▸ Given records
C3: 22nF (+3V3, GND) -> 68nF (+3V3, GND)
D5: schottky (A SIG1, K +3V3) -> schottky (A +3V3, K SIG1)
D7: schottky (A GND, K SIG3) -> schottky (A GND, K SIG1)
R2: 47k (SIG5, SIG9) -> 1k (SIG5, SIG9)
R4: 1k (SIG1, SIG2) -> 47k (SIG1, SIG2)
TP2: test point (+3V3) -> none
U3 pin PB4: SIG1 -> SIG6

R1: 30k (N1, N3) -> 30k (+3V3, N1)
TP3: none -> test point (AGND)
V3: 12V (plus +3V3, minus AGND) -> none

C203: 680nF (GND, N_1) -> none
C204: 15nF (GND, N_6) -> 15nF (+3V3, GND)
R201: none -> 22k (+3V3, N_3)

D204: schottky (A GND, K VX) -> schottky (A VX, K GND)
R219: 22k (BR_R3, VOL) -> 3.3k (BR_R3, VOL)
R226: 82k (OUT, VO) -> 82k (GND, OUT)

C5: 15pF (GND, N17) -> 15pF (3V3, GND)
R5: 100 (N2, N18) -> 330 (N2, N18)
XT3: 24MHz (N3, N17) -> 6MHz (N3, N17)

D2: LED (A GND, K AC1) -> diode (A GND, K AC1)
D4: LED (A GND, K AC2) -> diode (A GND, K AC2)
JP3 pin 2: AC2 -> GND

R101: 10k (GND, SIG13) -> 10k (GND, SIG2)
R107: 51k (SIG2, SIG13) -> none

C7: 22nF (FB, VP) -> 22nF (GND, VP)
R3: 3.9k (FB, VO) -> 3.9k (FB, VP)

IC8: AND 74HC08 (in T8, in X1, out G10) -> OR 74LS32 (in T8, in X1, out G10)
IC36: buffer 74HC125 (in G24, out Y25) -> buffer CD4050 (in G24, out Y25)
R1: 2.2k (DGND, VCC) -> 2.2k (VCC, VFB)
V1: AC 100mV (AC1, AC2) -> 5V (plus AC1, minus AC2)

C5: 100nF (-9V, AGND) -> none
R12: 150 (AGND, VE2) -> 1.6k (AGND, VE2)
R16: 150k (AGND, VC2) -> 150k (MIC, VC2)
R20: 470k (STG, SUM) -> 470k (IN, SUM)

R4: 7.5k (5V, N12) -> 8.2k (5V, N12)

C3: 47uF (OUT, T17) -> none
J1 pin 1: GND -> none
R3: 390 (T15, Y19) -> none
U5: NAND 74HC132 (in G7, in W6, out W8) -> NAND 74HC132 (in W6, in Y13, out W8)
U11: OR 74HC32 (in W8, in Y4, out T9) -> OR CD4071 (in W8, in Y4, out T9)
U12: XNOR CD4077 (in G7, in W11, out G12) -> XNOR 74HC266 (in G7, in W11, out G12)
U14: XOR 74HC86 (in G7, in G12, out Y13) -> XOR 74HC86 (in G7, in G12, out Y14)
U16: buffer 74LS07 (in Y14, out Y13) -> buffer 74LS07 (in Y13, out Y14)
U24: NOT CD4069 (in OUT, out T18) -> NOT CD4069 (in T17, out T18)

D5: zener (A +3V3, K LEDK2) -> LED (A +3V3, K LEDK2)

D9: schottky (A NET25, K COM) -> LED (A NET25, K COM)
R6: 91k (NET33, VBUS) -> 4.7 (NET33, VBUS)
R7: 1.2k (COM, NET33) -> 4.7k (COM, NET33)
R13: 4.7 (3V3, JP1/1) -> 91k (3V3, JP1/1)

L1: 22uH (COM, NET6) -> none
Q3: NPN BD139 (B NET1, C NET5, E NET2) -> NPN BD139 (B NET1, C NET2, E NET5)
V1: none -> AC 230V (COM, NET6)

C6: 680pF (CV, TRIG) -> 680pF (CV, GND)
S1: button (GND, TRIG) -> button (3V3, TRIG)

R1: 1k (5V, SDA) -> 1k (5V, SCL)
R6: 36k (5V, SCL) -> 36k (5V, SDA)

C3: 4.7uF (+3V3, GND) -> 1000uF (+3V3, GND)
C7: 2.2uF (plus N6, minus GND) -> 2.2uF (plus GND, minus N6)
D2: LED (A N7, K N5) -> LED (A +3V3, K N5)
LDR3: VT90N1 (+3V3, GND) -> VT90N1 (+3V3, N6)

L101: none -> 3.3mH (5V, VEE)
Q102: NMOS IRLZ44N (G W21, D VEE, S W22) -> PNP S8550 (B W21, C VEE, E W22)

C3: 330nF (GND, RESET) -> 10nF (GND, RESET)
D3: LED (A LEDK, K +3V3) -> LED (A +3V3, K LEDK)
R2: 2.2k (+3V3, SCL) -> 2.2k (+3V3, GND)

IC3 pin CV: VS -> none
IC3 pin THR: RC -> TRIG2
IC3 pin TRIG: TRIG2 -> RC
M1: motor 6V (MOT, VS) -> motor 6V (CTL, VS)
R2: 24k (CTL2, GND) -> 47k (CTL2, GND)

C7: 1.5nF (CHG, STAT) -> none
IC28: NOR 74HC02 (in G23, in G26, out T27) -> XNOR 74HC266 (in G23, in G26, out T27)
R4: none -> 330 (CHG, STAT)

▸ Task goal
Extract all of the data above and output it character for character.

▸ Solution to the exercise
C3: 22nF (+3V3, GND) -> 68nF (+3V3, GND)
D5: schottky (A SIG1, K +3V3) -> schottky (A +3V3, K SIG1)
D7: schottky (A GND, K SIG3) -> schottky (A GND, K SIG1)
R2: 47k (SIG5, SIG9) -> 1k (SIG5, SIG9)
R4: 1k (SIG1, SIG2) -> 47k (SIG1, SIG2)
TP2: test point (+3V3) -> none
U3 pin PB4: SIG1 -> SIG6

R1: 30k (N1, N3) -> 30k (+3V3, N1)
TP3: none -> test point (AGND)
V3: 12V (plus +3V3, minus AGND) -> none

C203: 680nF (GND, N_1) -> none
C204: 15nF (GND, N_6) -> 15nF (+3V3, GND)
R201: none -> 22k (+3V3, N_3)

D204: schottky (A GND, K VX) -> schottky (A VX, K GND)
R219: 22k (BR_R3, VOL) -> 3.3k (BR_R3, VOL)
R226: 82k (OUT, VO) -> 82k (GND, OUT)

C5: 15pF (GND, N17) -> 15pF (3V3, GND)
R5: 100 (N2, N18) -> 330 (N2, N18)
XT3: 24MHz (N3, N17) -> 6MHz (N3, N17)

D2: LED (A GND, K AC1) -> diode (A GND, K AC1)
D4: LED (A GND, K AC2) -> diode (A GND, K AC2)
JP3 pin 2: AC2 -> GND

R101: 10k (GND, SIG13) -> 10k (GND, SIG2)
R107: 51k (SIG2, SIG13) -> none

C7: 22nF (FB, VP) -> 22nF (GND, VP)
R3: 3.9k (FB, VO) -> 3.9k (FB, VP)

IC8: AND 74HC08 (in T8, in X1, out G10) -> OR 74LS32 (in T8, in X1, out G10)
IC36: buffer 74HC125 (in G24, out Y25) -> buffer CD4050 (in G24, out Y25)
R1: 2.2k (DGND, VCC) -> 2.2k (VCC, VFB)
V1: AC 100mV (AC1, AC2) -> 5V (plus AC1, minus AC2)

C5: 100nF (-9V, AGND) -> none
R12: 150 (AGND, VE2) -> 1.6k (AGND, VE2)
R16: 150k (AGND, VC2) -> 150k (MIC, VC2)
R20: 470k (STG, SUM) -> 470k (IN, SUM)

R4: 7.5k (5V, N12) -> 8.2k (5V, N12)

C3: 47uF (OUT, T17) -> none
J1 pin 1: GND -> none
R3: 390 (T15, Y19) -> none
U5: NAND 74HC132 (in G7, in W6, out W8) -> NAND 74HC132 (in W6, in Y13, out W8)
U11: OR 74HC32 (in W8, in Y4, out T9) -> OR CD4071 (in W8, in Y4, out T9)
U12: XNOR CD4077 (in G7, in W11, out G12) -> XNOR 74HC266 (in G7, in W11, out G12)
U14: XOR 74HC86 (in G7, in G12, out Y13) -> XOR 74HC86 (in G7, in G12, out Y14)
U16: buffer 74LS07 (in Y14, out Y13) -> buffer 74LS07 (in Y13, out Y14)
U24: NOT CD4069 (in OUT, out T18) -> NOT CD4069 (in T17, out T18)

D5: zener (A +3V3, K LEDK2) -> LED (A +3V3, K LEDK2)

D9: schottky (A NET25, K COM) -> LED (A NET25, K COM)
R6: 91k (NET33, VBUS) -> 4.7 (NET33, VBUS)
R7: 1.2k (COM, NET33) -> 4.7k (COM, NET33)
R13: 4.7 (3V3, JP1/1) -> 91k (3V3, JP1/1)

L1: 22uH (COM, NET6) -> none
Q3: NPN BD139 (B NET1, C NET5, E NET2) -> NPN BD139 (B NET1, C NET2, E NET5)
V1: none -> AC 230V (COM, NET6)

C6: 680pF (CV, TRIG) -> 680pF (CV, GND)
S1: button (GND, TRIG) -> button (3V3, TRIG)

R1: 1k (5V, SDA) -> 1k (5V, SCL)
R6: 36k (5V, SCL) -> 36k (5V, SDA)

C3: 4.7uF (+3V3, GND) -> 1000uF (+3V3, GND)
C7: 2.2uF (plus N6, minus GND) -> 2.2uF (plus GND, minus N6)
D2: LED (A N7, K N5) -> LED (A +3V3, K N5)
LDR3: VT90N1 (+3V3, GND) -> VT90N1 (+3V3, N6)

L101: none -> 3.3mH (5V, VEE)
Q102: NMOS IRLZ44N (G W21, D VEE, S W22) -> PNP S8550 (B W21, C VEE, E W22)

C3: 330nF (GND, RESET) -> 10nF (GND, RESET)
D3: LED (A LEDK, K +3V3) -> LED (A +3V3, K LEDK)
R2: 2.2k (+3V3, SCL) -> 2.2k (+3V3, GND)

IC3 pin CV: VS -> none
IC3 pin THR: RC -> TRIG2
IC3 pin TRIG: TRIG2 -> RC
M1: motor 6V (MOT, VS) -> motor 6V (CTL, VS)
R2: 24k (CTL2, GND) -> 47k (CTL2, GND)

C7: 1.5nF (CHG, STAT) -> none
IC28: NOR 74HC02 (in G23, in G26, out T27) -> XNOR 74HC266 (in G23, in G26, out T27)
R4: none -> 330 (CHG, STAT)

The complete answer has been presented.